■ YOUR GOAL ■
From the entries below, copy exactly the lines from the one that contains "lime brick C8:C9" through the one that contains "black tile I3", both included, and only those.

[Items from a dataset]
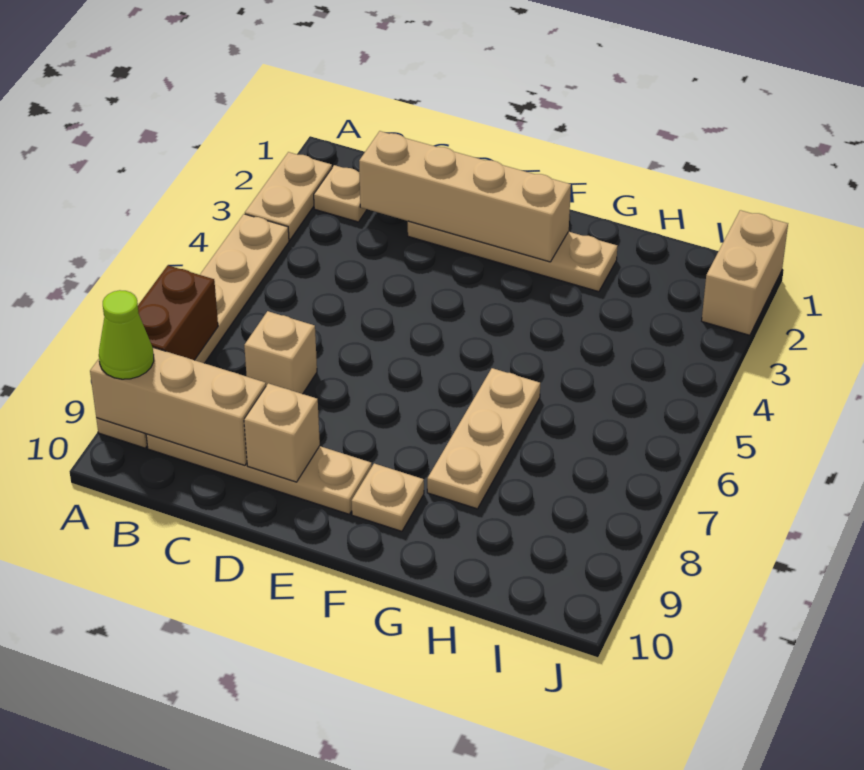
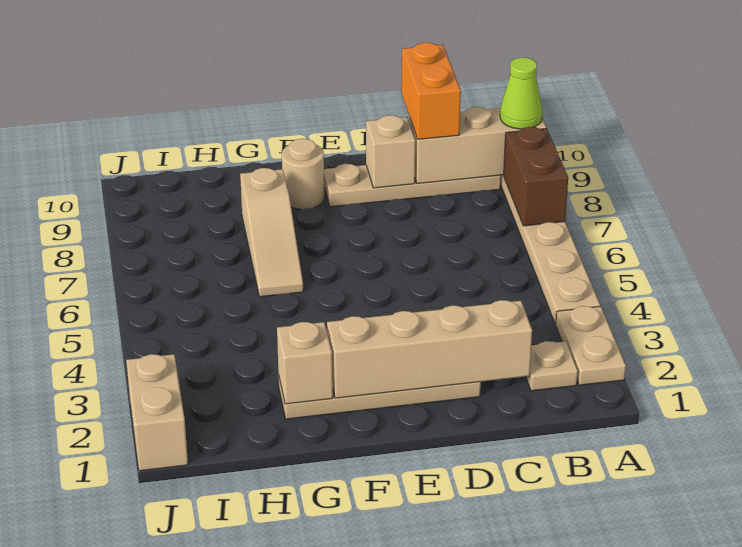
tan brick C7 level 1 -> tan brick G2 level 2
none -> orange brick C9:C10 level 3
tan plate F9 level 1 -> tan round brick F9 level 1
tan plate G6:G8 level 1 -> tan slope G6:G8 level 1 top 8

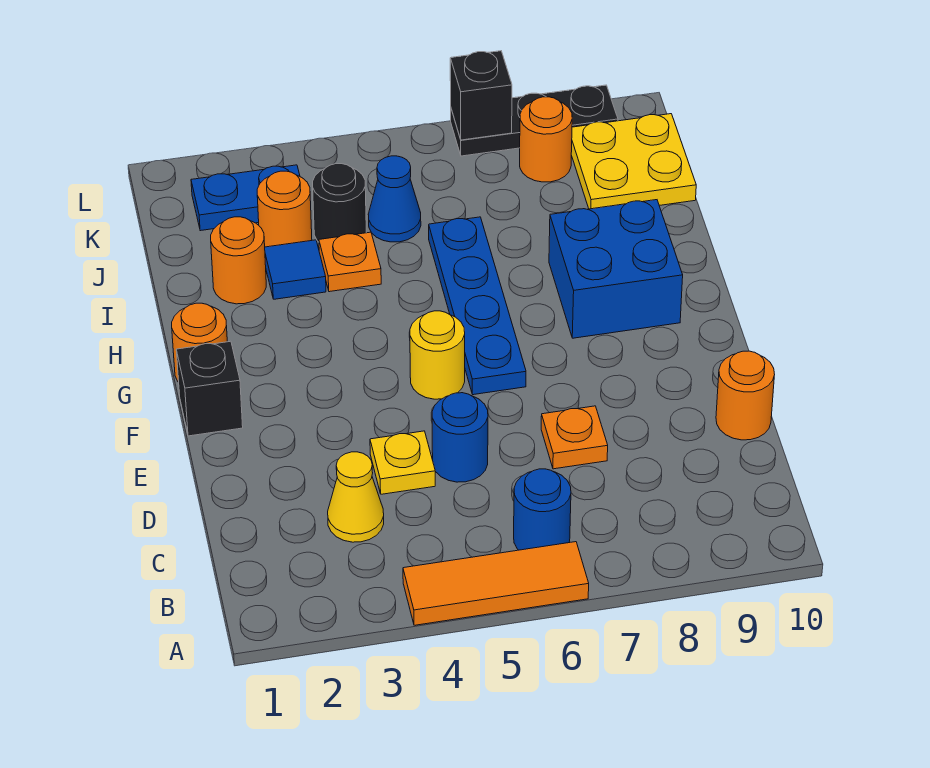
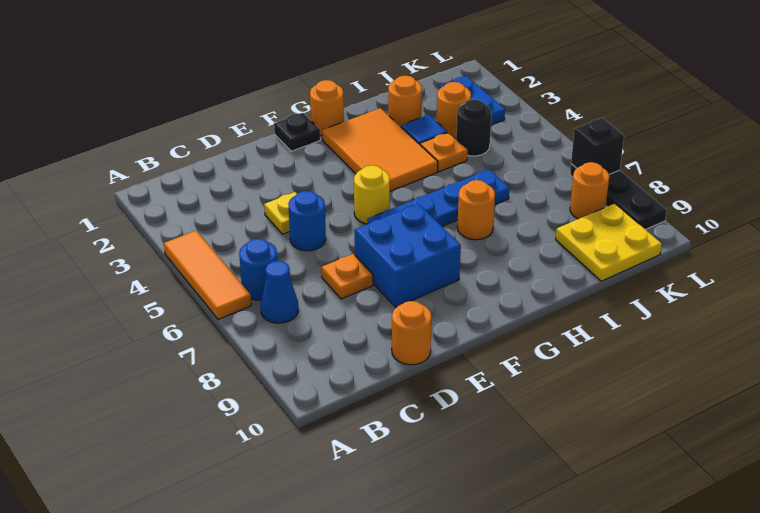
yellow cone C3 level 1 -> none
black brick F1 level 1 -> black plate F1 level 1
none -> orange tile G2:H4 level 1
blue brick G8:H9 level 1 -> blue brick E7:F8 level 1
none -> orange round brick H7 level 1
blue cone J5 level 1 -> blue cone B7 level 1

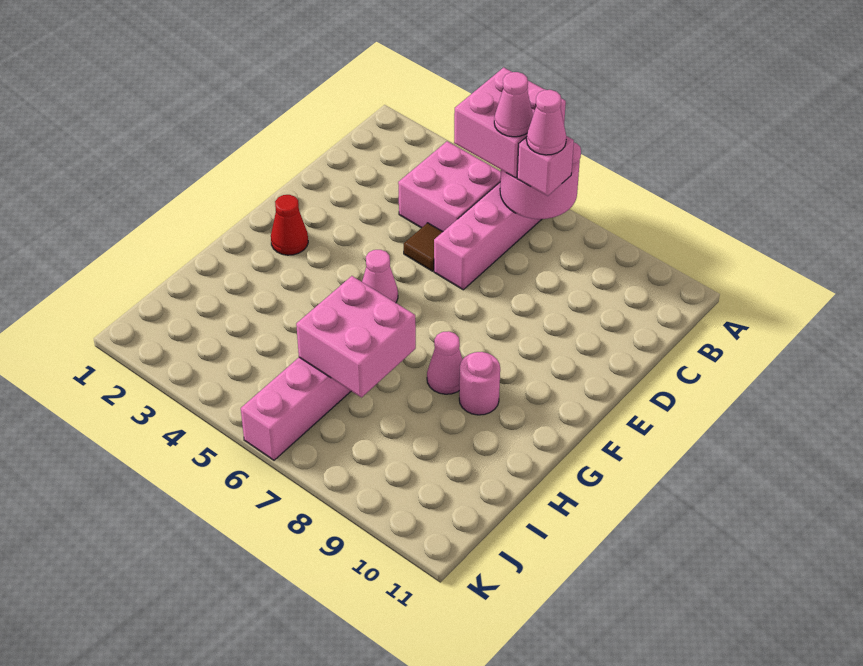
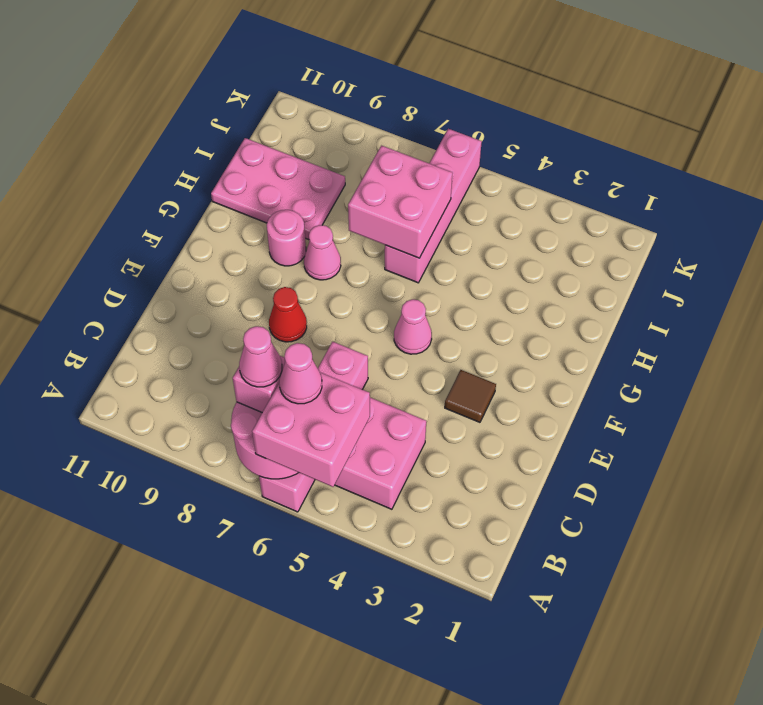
brown tile D5 level 1 -> brown tile E3 level 1
red cone F2 level 1 -> red cone E8 level 1
none -> pink plate H9:I11 level 1

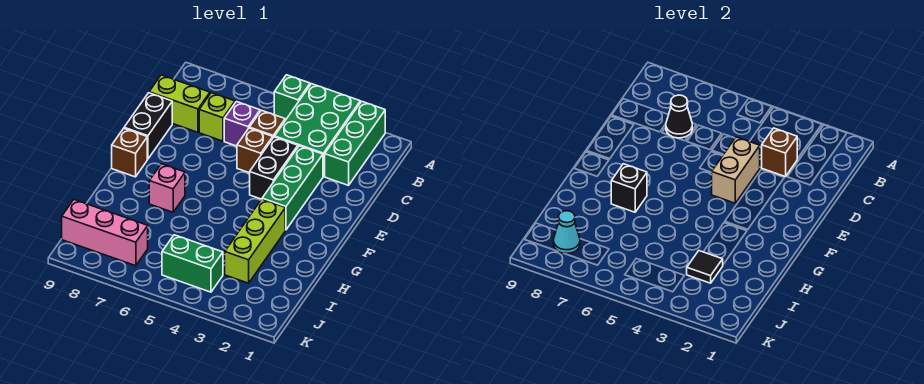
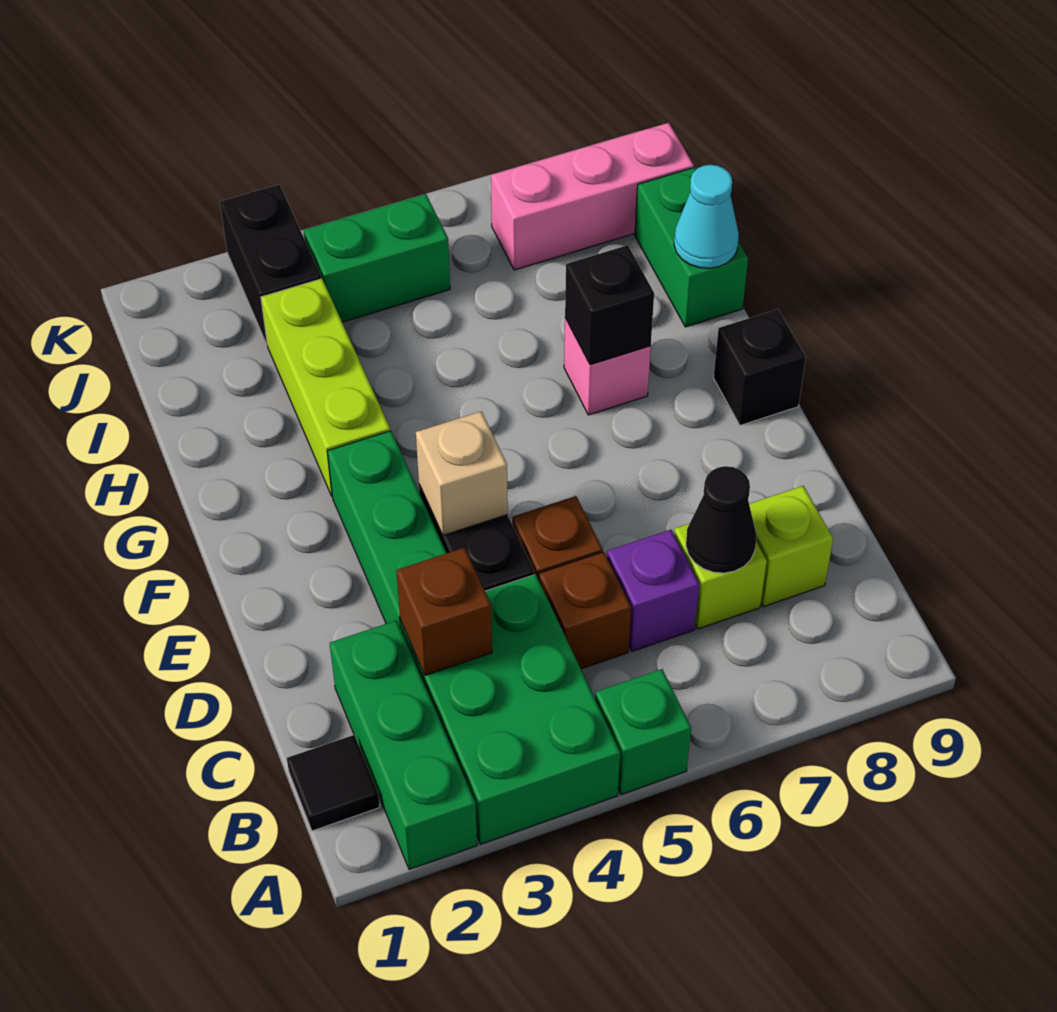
lime brick C8:C9 level 1 -> lime brick C8 level 1
tan brick D4:E4 level 2 -> tan brick E4 level 2
black brick D9:E9 level 1 -> black brick J3:K3 level 1
brown brick F9 level 1 -> black brick F9 level 1
none -> green brick H9:I9 level 1
black tile I3 level 2 -> black tile B1 level 1
cyan cone J8 level 2 -> cyan cone H9 level 2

■ SOLUTION ■
lime brick C8:C9 level 1 -> lime brick C8 level 1
tan brick D4:E4 level 2 -> tan brick E4 level 2
black brick D9:E9 level 1 -> black brick J3:K3 level 1
brown brick F9 level 1 -> black brick F9 level 1
none -> green brick H9:I9 level 1
black tile I3 level 2 -> black tile B1 level 1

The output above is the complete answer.